== Exercise objective ==
Write out every line from the listing below where the string "NAND" is found.
Task input section start
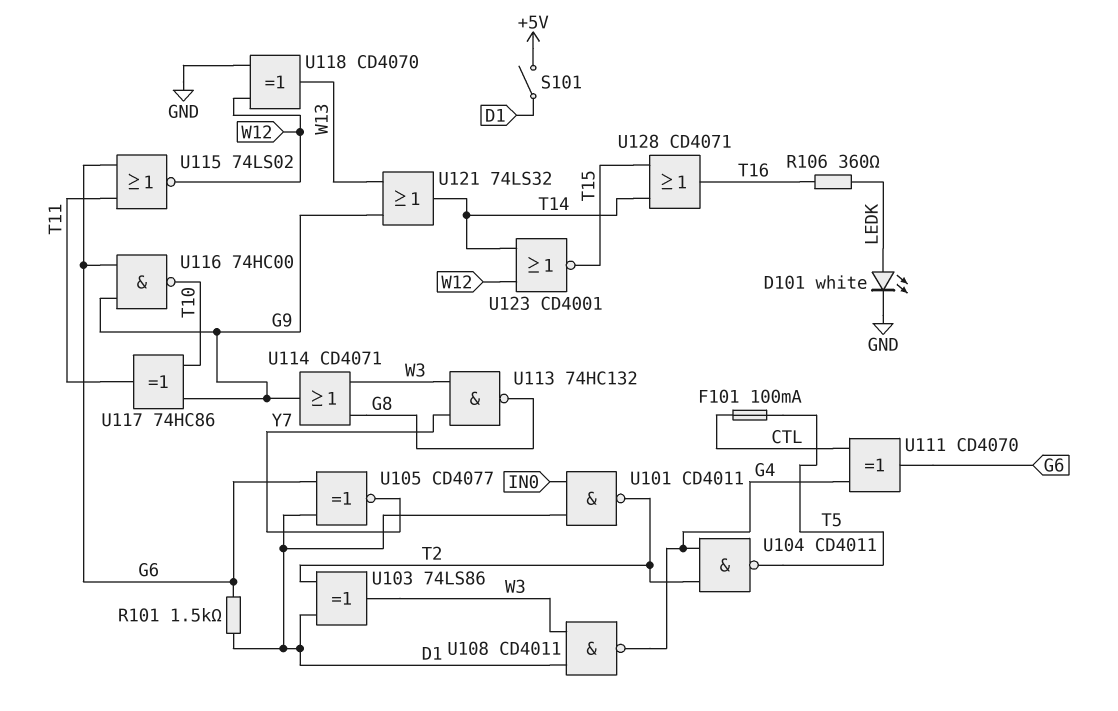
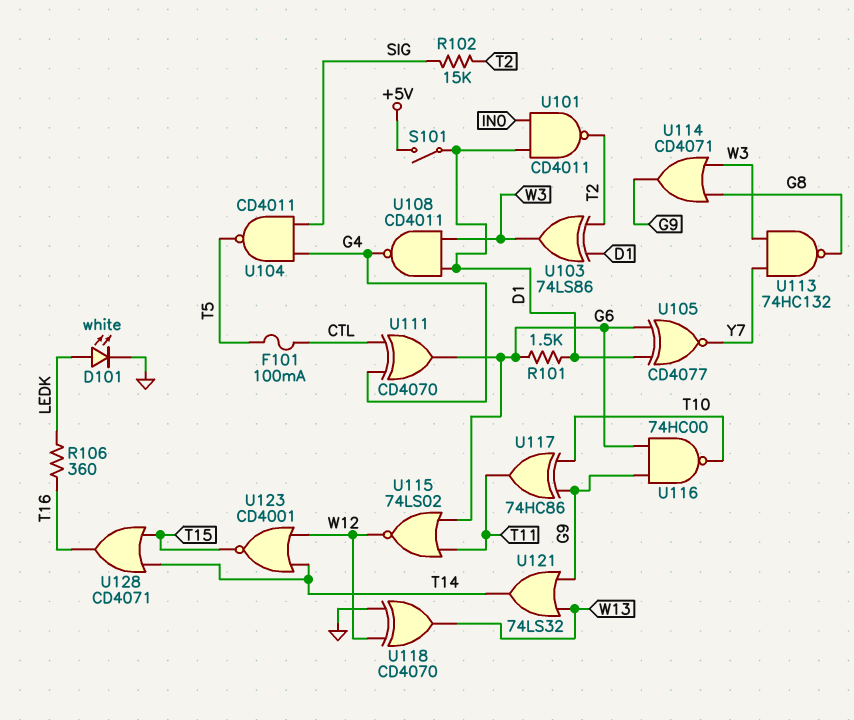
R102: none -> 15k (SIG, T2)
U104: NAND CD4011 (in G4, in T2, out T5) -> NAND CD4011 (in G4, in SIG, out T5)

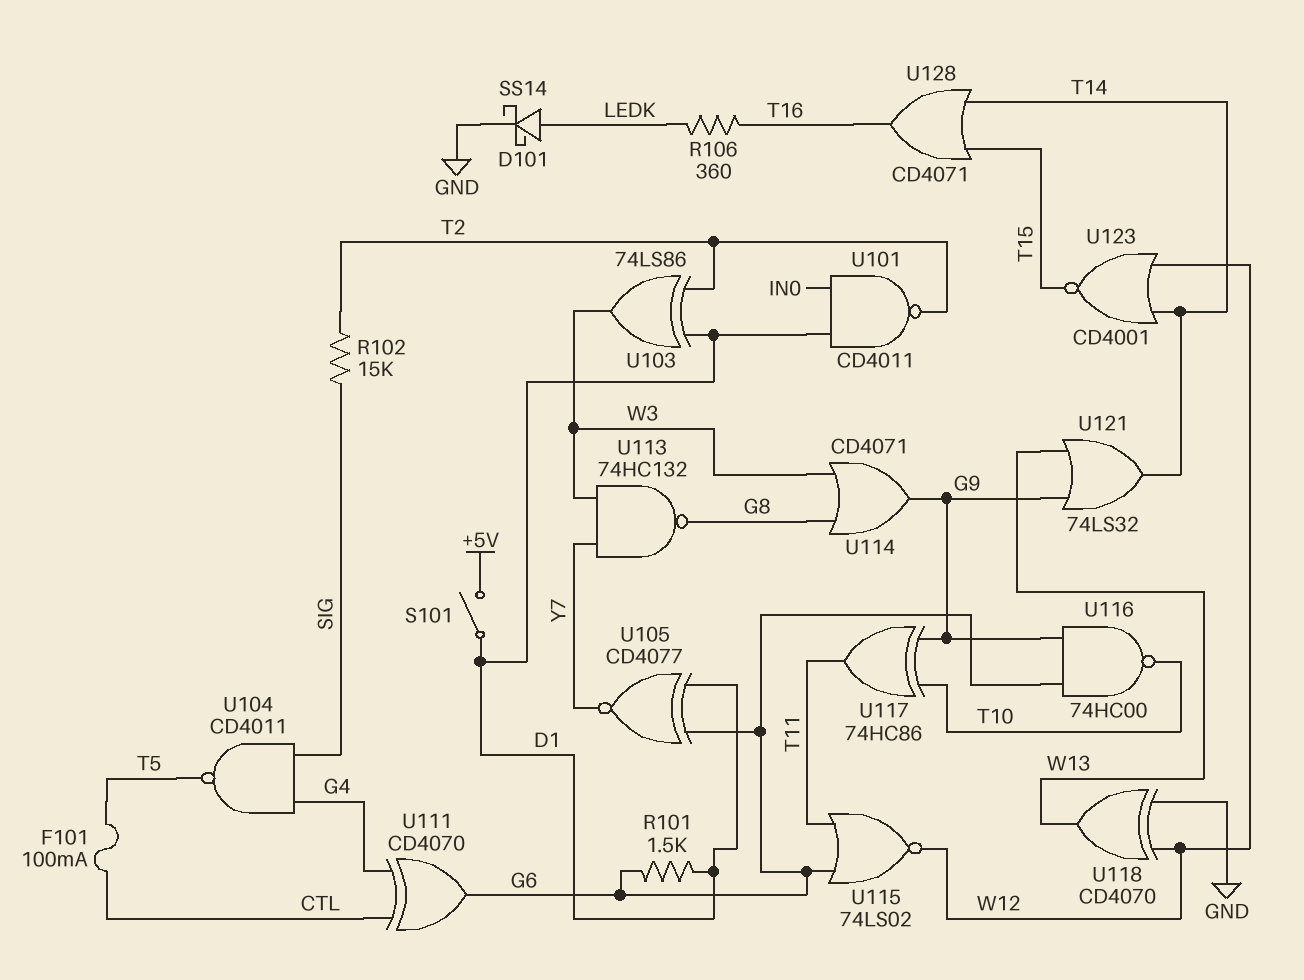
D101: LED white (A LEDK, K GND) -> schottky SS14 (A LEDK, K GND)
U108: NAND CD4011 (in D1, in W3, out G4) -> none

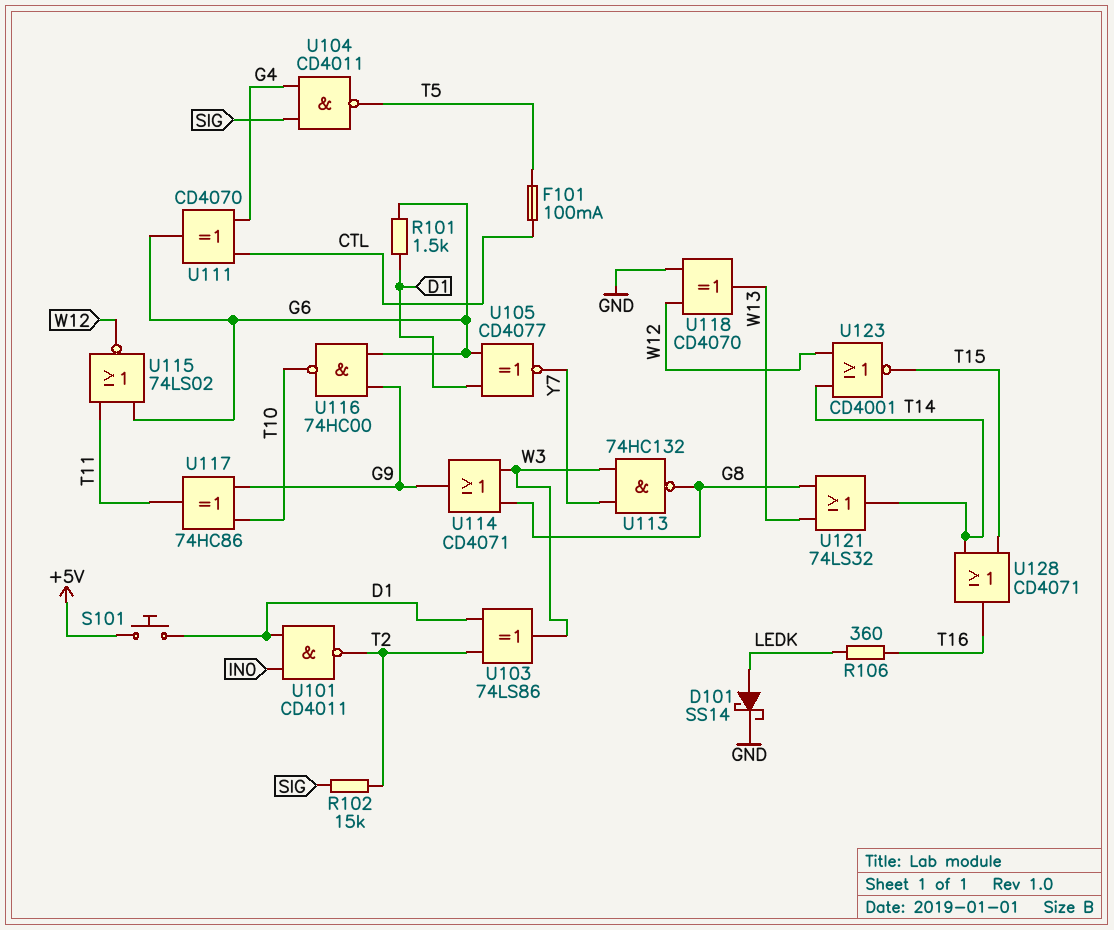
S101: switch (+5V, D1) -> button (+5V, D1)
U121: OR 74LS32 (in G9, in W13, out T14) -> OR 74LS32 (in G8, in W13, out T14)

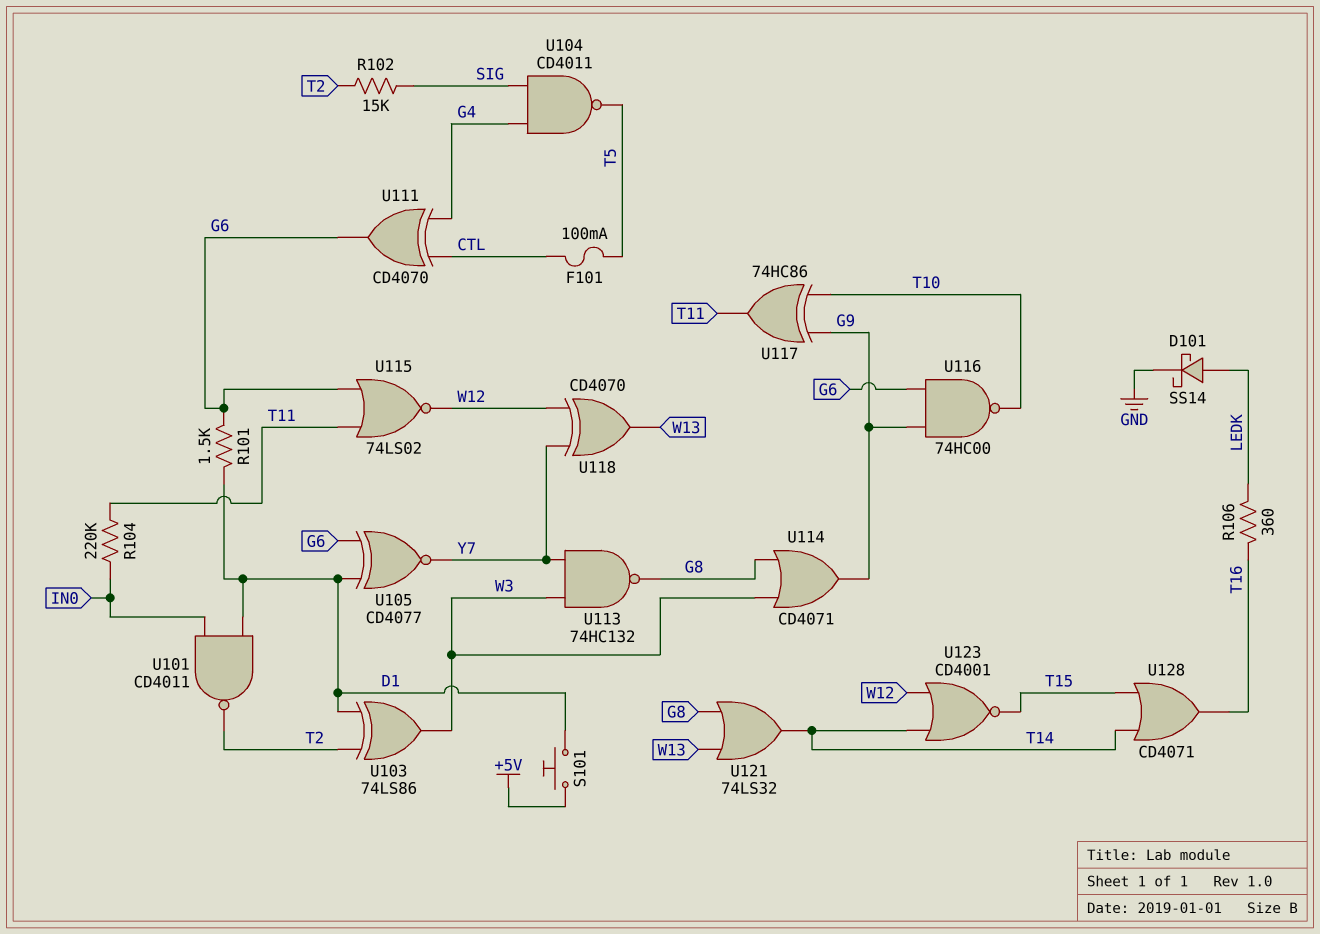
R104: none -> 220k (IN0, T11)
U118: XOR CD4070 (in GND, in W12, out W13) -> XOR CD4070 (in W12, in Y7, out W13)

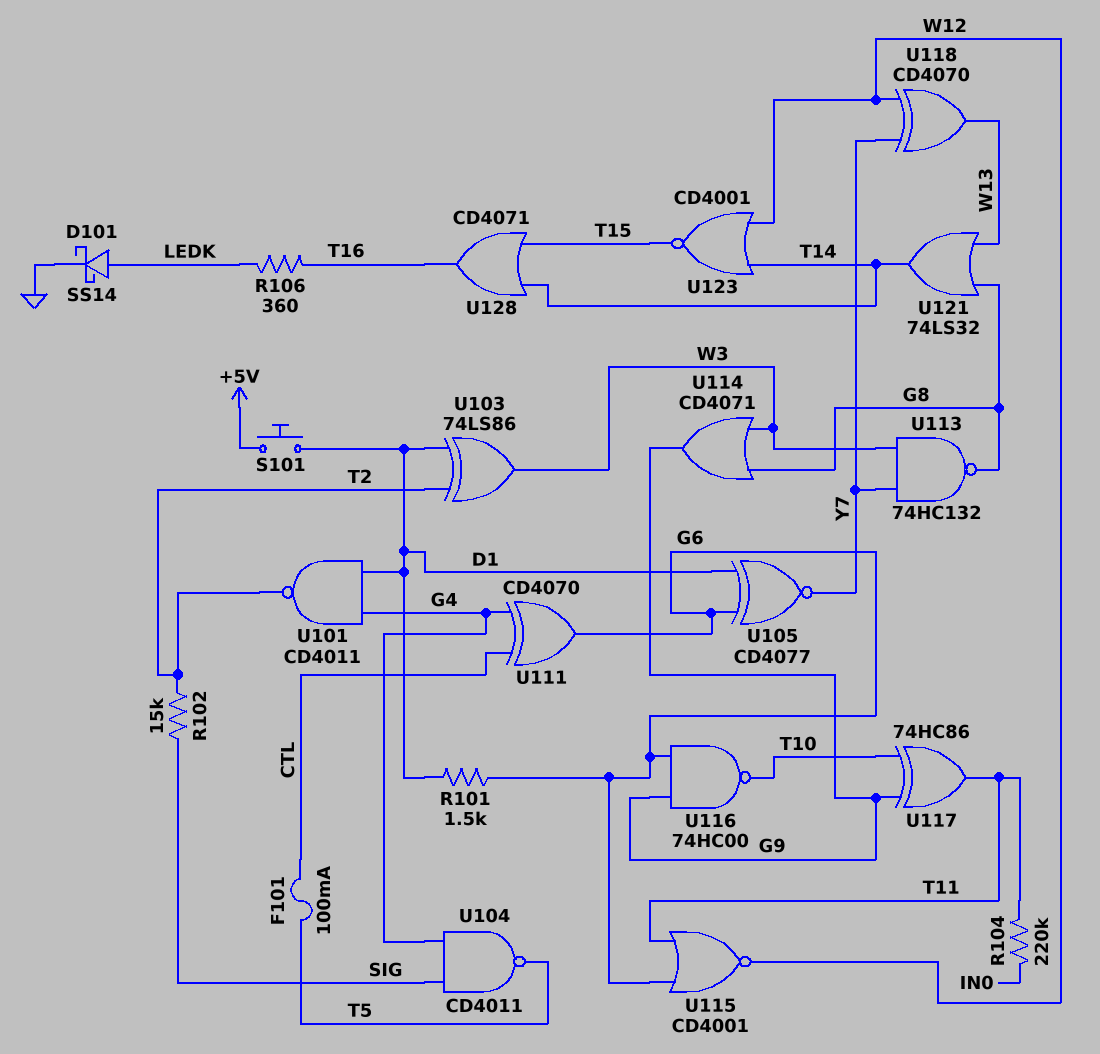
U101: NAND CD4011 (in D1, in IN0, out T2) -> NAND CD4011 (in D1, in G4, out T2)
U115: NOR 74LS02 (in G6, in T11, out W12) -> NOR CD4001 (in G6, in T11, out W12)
Task input section end
== Answer area ==
U104: NAND CD4011 (in G4, in T2, out T5) -> NAND CD4011 (in G4, in SIG, out T5)
U108: NAND CD4011 (in D1, in W3, out G4) -> none
U101: NAND CD4011 (in D1, in IN0, out T2) -> NAND CD4011 (in D1, in G4, out T2)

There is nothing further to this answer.